Provided data –

# # # # # # #

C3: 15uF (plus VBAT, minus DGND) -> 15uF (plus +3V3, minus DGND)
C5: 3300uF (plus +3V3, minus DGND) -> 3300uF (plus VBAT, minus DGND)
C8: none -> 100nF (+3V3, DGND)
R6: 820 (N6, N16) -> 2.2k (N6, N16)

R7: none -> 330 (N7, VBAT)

# # # # # # #

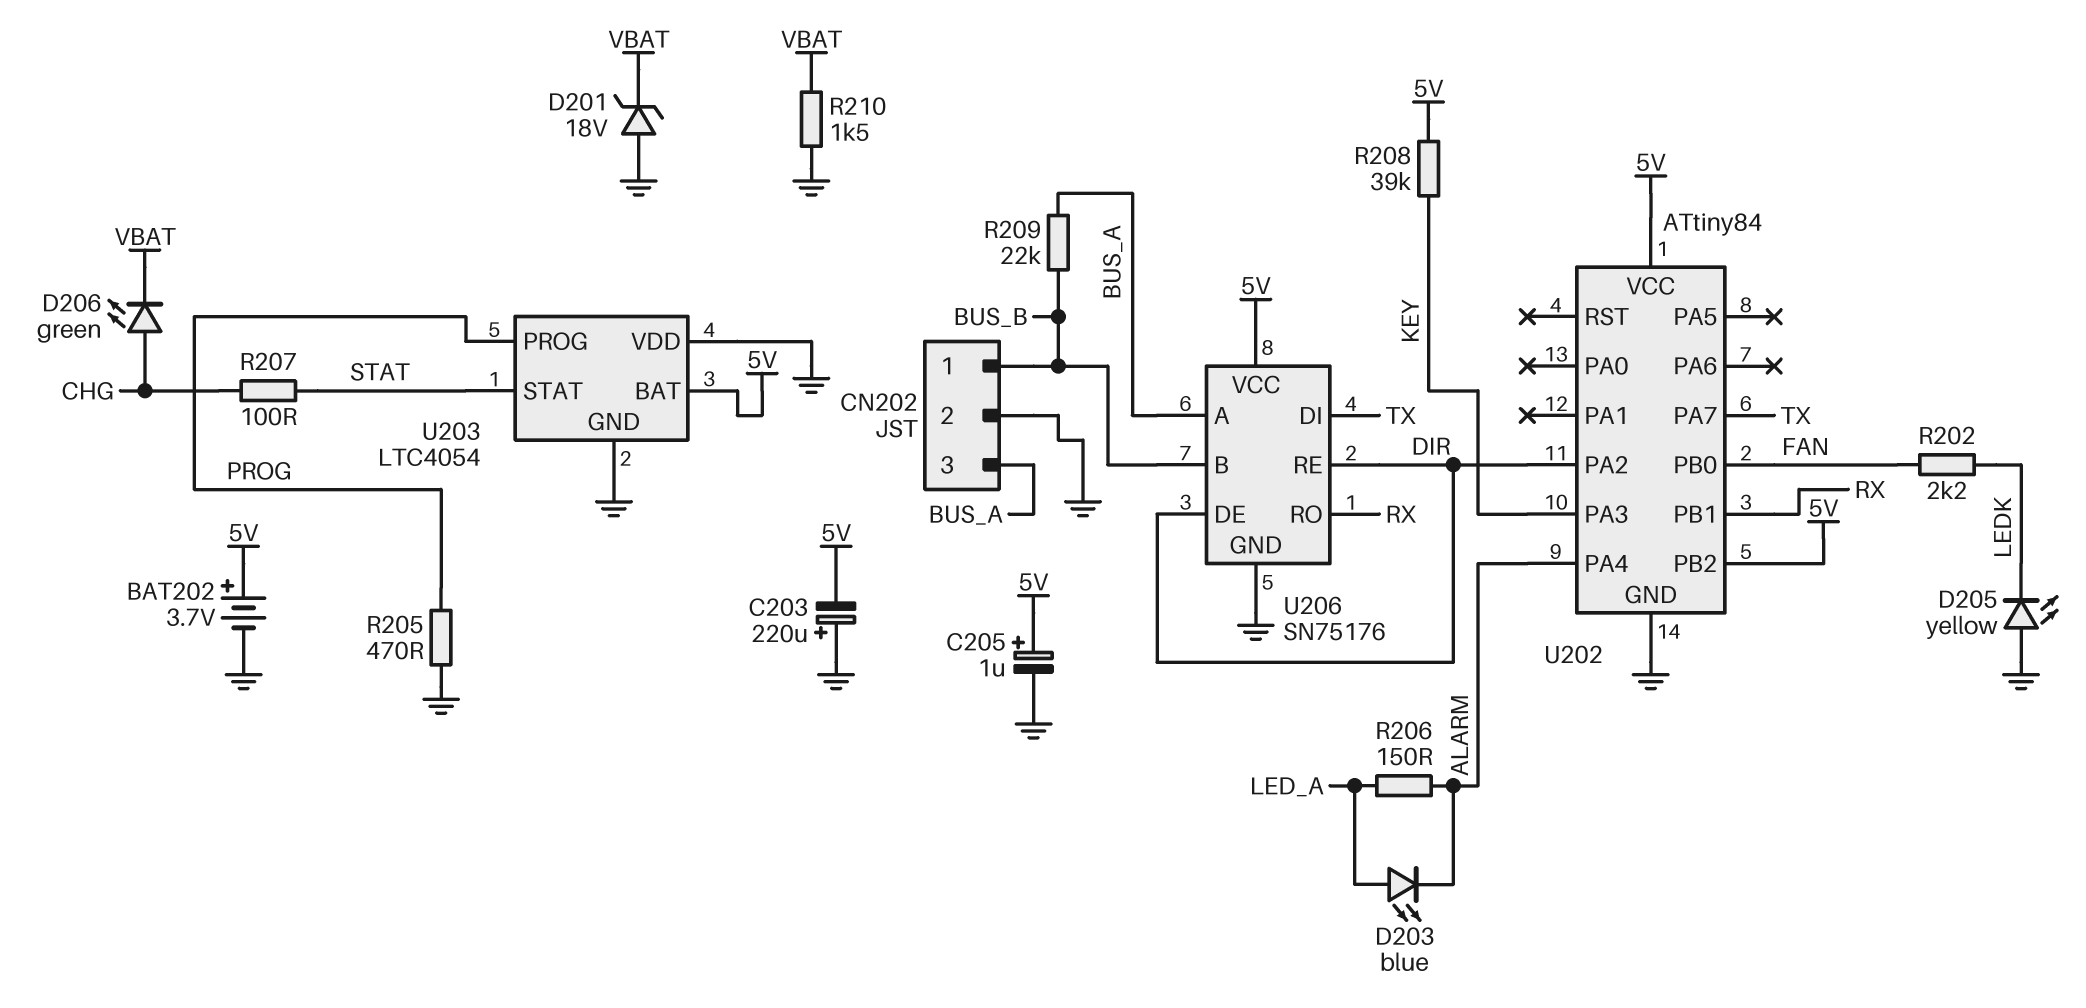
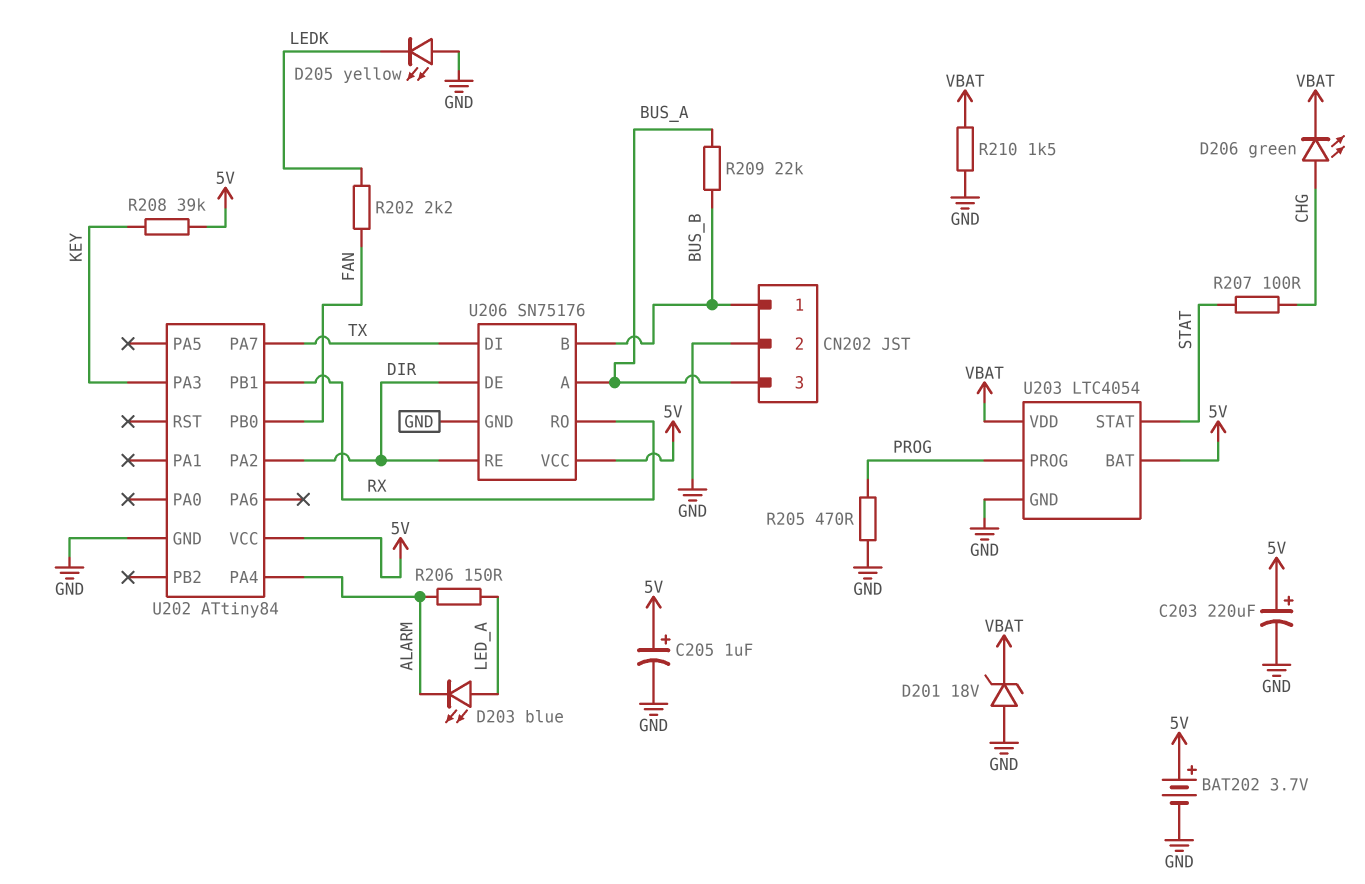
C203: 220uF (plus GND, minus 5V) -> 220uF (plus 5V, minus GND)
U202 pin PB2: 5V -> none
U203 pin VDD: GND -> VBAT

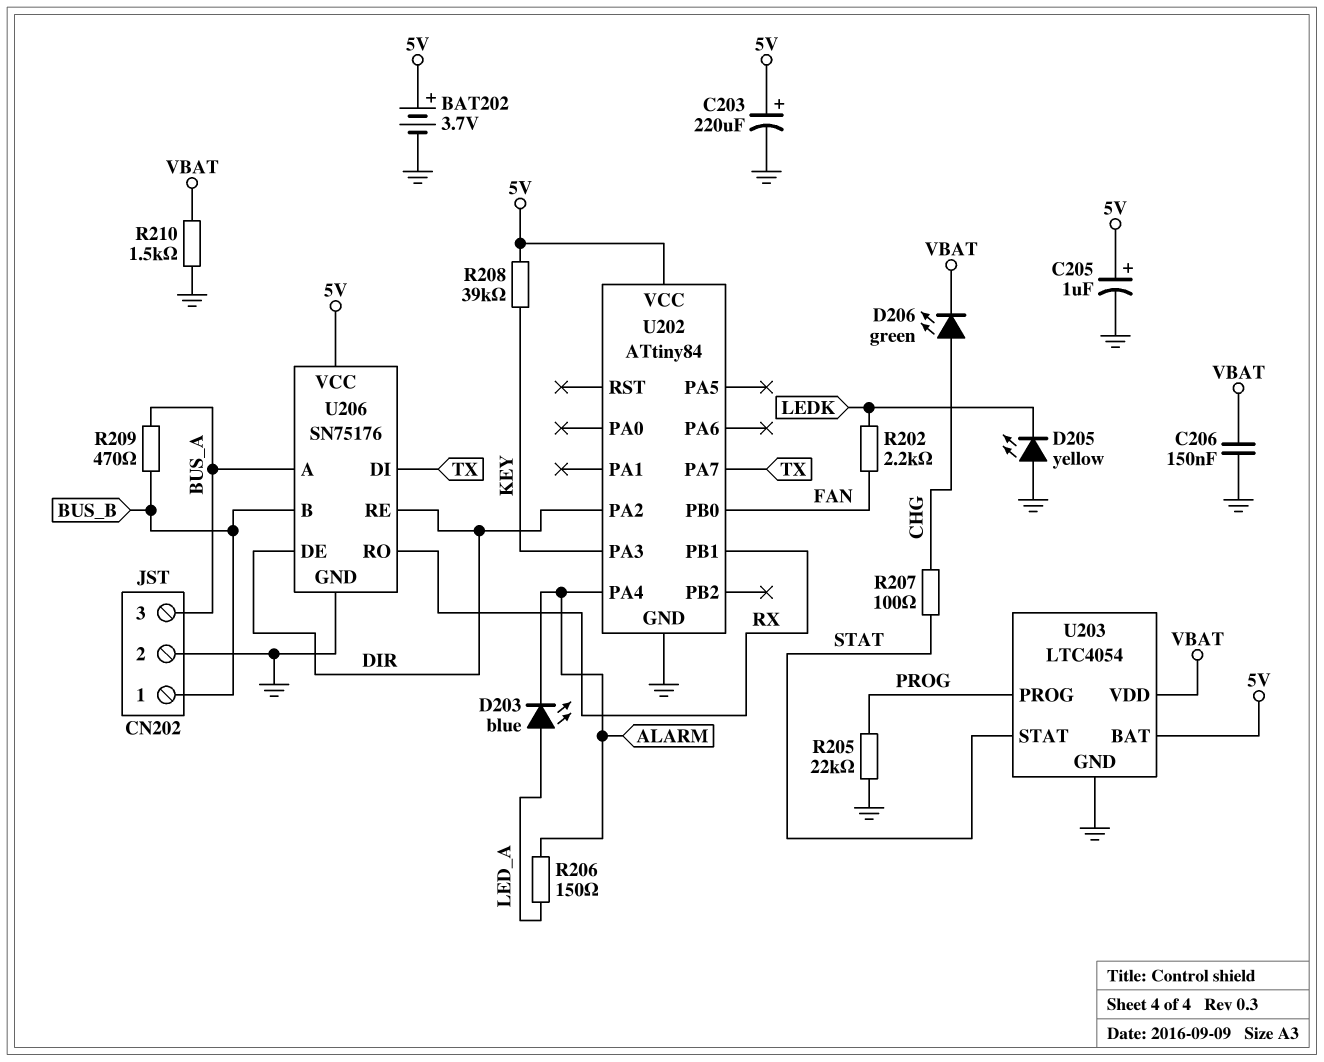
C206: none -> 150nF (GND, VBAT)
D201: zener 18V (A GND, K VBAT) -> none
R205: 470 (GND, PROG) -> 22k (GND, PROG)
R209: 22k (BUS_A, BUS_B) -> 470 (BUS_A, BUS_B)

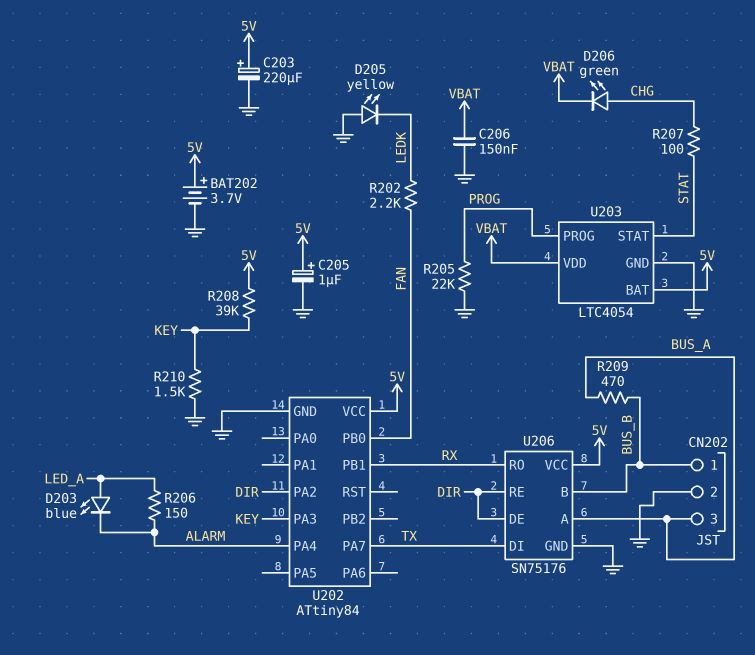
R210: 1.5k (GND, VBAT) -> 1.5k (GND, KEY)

# # # # # # #

Directions for this task –
Give exactly the lines above that run from the line with "R205: 470 (GND, PROG) -> 22k (GND, PROG)" to the line with "R210: 1.5k (GND, VBAT) -> 1.5k (GND, KEY)", both included, leaving every picture out.

Result –
R205: 470 (GND, PROG) -> 22k (GND, PROG)
R209: 22k (BUS_A, BUS_B) -> 470 (BUS_A, BUS_B)

R210: 1.5k (GND, VBAT) -> 1.5k (GND, KEY)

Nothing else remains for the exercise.